Task to carry out: Please state in a single number how many lines of the entries below include the word "VRAW".

[Edit difference data]

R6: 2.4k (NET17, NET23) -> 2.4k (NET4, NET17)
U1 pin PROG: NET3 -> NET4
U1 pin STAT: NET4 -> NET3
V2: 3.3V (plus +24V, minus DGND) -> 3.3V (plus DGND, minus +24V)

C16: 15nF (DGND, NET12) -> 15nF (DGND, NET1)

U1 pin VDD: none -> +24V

--

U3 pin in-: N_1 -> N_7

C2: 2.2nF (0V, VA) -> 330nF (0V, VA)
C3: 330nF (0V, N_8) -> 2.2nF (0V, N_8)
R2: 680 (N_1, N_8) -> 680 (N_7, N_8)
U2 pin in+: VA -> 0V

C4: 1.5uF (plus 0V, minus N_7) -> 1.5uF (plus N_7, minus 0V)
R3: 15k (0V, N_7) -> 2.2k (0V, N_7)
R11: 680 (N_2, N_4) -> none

...

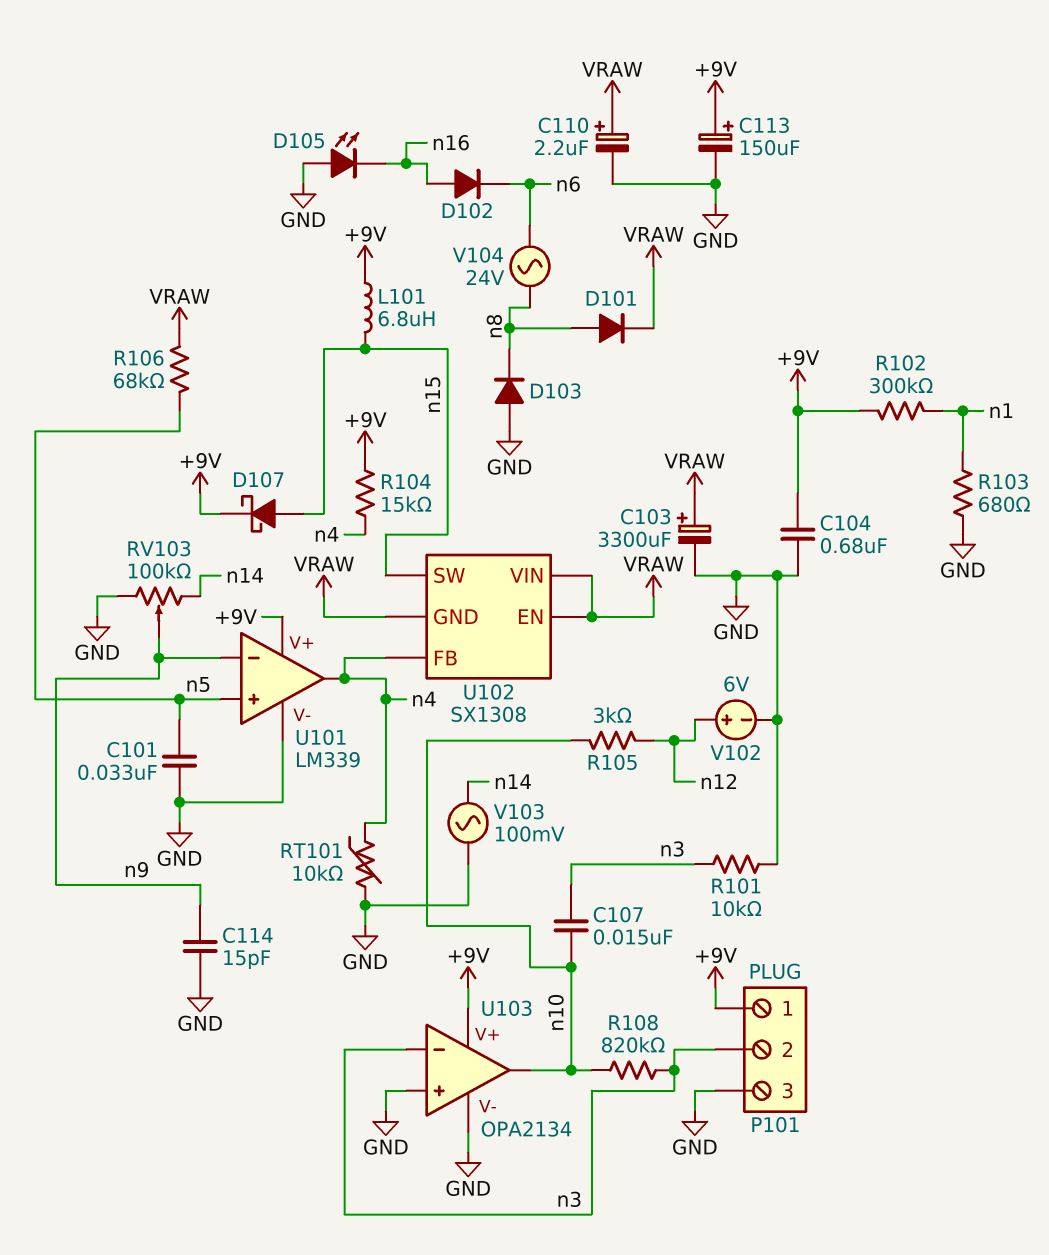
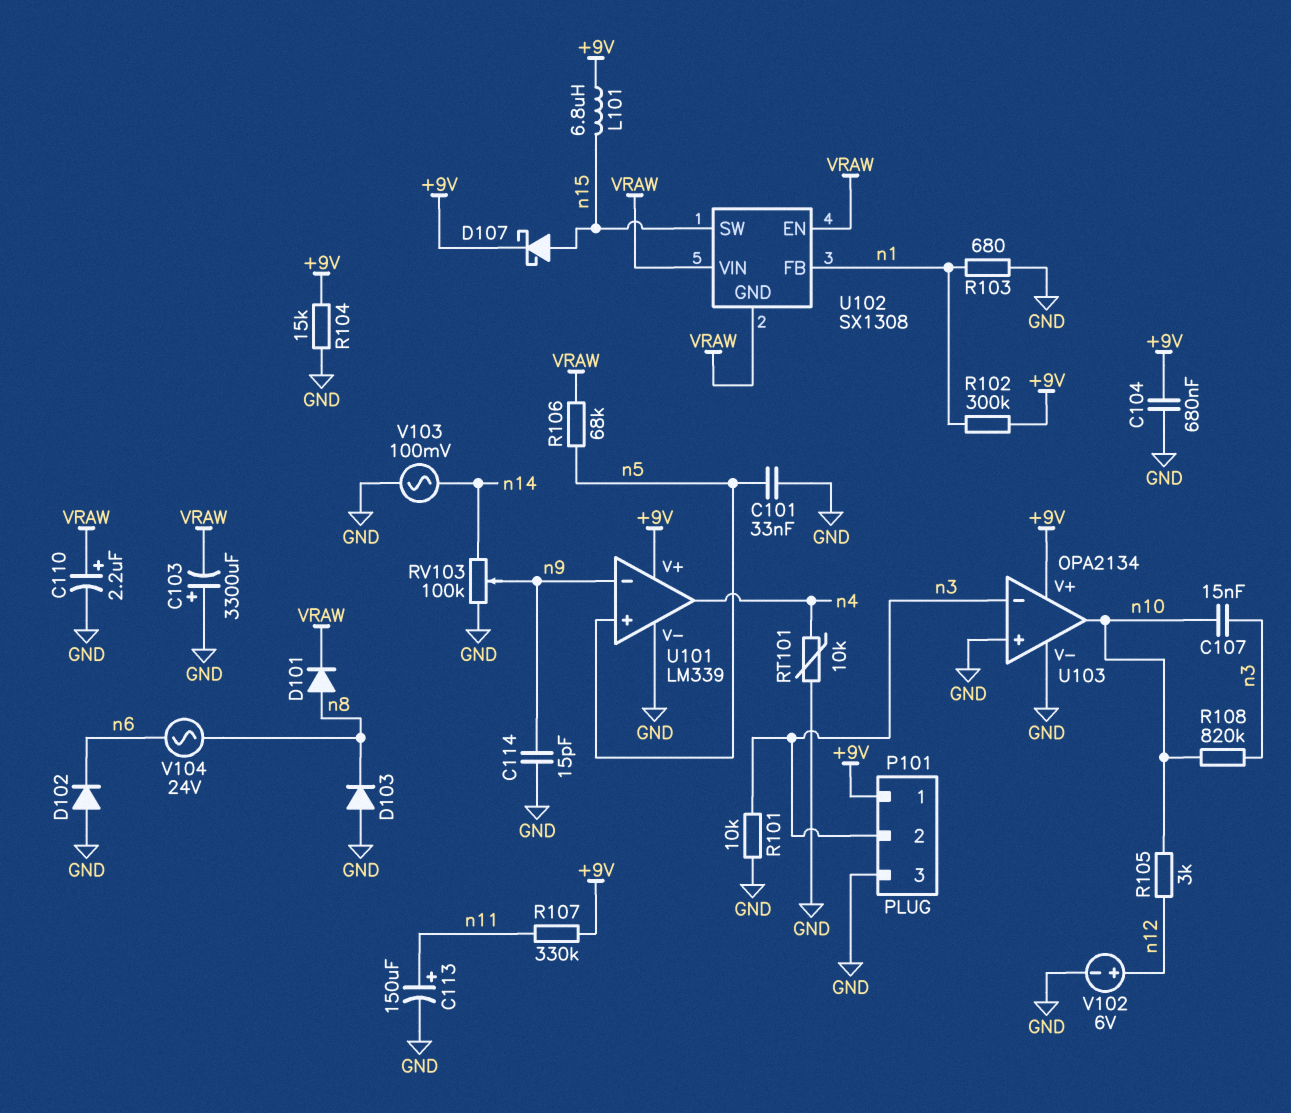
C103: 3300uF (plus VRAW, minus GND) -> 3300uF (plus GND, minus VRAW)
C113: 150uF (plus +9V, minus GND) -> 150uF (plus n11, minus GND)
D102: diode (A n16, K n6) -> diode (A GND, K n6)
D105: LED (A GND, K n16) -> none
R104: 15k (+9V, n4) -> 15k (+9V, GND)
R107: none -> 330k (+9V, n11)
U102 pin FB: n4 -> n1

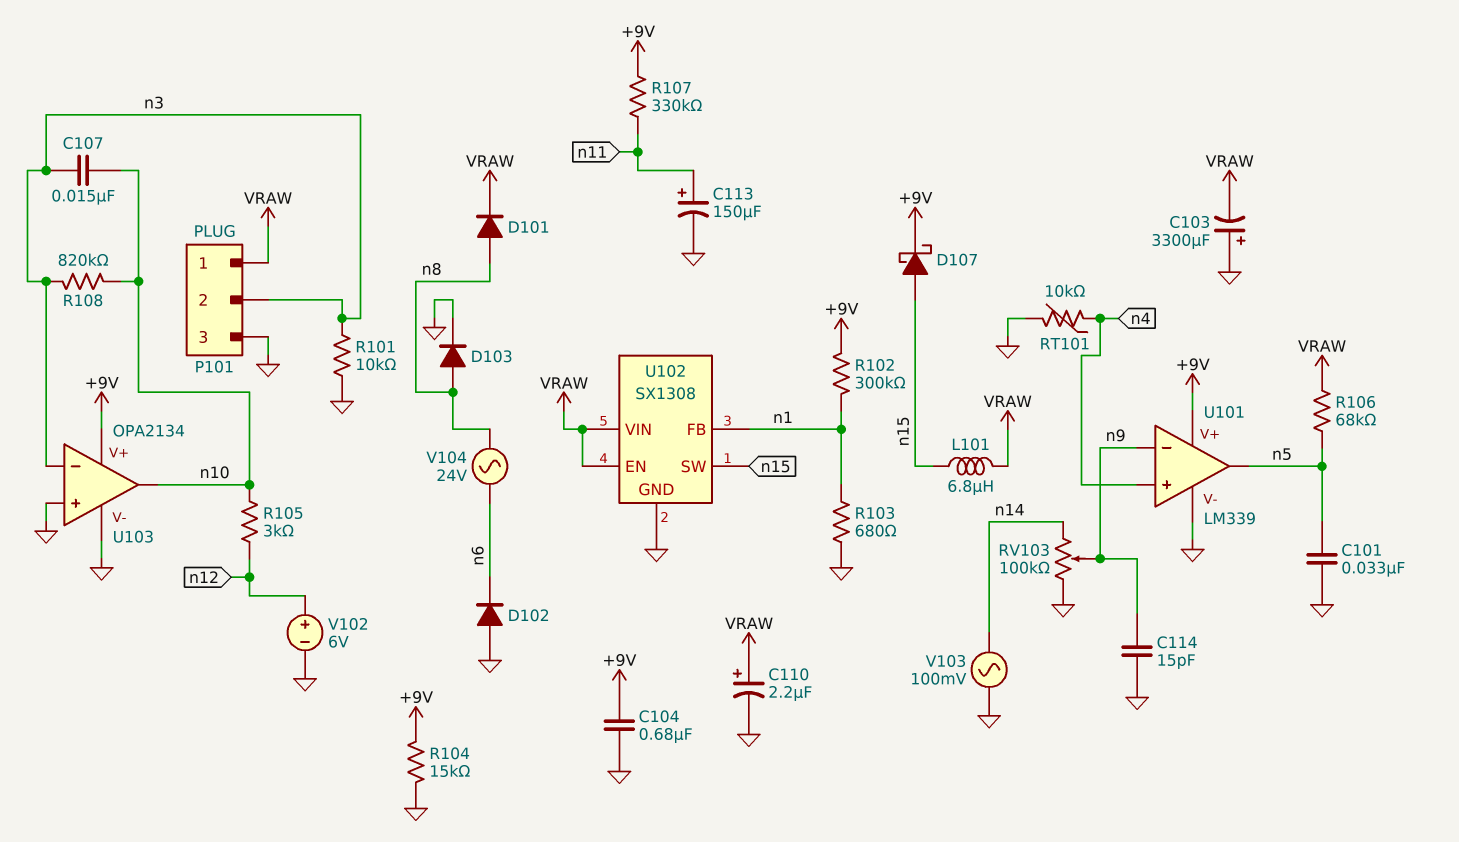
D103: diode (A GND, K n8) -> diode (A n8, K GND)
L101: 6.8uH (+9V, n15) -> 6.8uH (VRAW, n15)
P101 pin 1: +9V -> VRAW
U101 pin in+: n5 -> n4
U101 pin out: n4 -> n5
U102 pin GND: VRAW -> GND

Solved exercise: 4